GOAL:
Please write out every line of the records below exactly, leaving the pictures out of your answer.

== RECORDS SUPPLIED

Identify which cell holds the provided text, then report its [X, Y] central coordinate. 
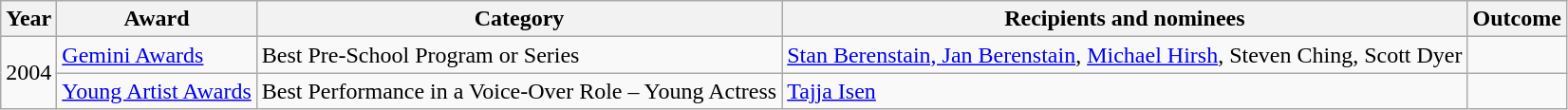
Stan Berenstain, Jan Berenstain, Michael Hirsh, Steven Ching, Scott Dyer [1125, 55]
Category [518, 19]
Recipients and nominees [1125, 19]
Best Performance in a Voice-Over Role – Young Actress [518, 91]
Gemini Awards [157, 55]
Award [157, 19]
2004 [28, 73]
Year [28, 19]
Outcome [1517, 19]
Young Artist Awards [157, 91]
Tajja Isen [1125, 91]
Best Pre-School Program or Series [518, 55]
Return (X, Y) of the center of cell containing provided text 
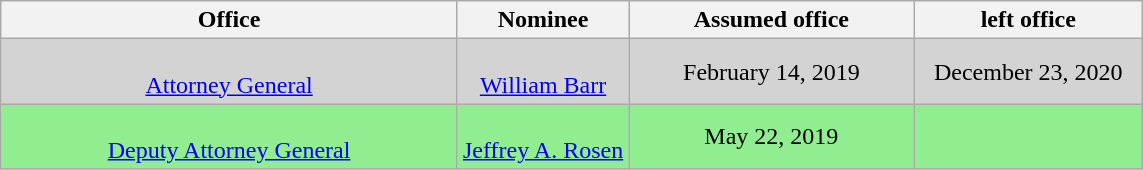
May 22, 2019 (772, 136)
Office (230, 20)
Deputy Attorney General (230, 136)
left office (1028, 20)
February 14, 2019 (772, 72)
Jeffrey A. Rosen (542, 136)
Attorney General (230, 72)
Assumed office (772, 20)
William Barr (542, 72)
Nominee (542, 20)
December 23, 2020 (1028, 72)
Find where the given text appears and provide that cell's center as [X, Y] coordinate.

====

IN RESPONSE:
Identify which cell holds the provided text, then report its [X, Y] central coordinate. 
Stan Berenstain, Jan Berenstain, Michael Hirsh, Steven Ching, Scott Dyer [1125, 55]
Category [518, 19]
Recipients and nominees [1125, 19]
Best Performance in a Voice-Over Role – Young Actress [518, 91]
Gemini Awards [157, 55]
Award [157, 19]
2004 [28, 73]
Year [28, 19]
Outcome [1517, 19]
Young Artist Awards [157, 91]
Tajja Isen [1125, 91]
Best Pre-School Program or Series [518, 55]
Return (X, Y) of the center of cell containing provided text 
May 22, 2019 (772, 136)
Office (230, 20)
Deputy Attorney General (230, 136)
left office (1028, 20)
February 14, 2019 (772, 72)
Jeffrey A. Rosen (542, 136)
Attorney General (230, 72)
Assumed office (772, 20)
William Barr (542, 72)
Nominee (542, 20)
December 23, 2020 (1028, 72)
Find where the given text appears and provide that cell's center as [X, Y] coordinate.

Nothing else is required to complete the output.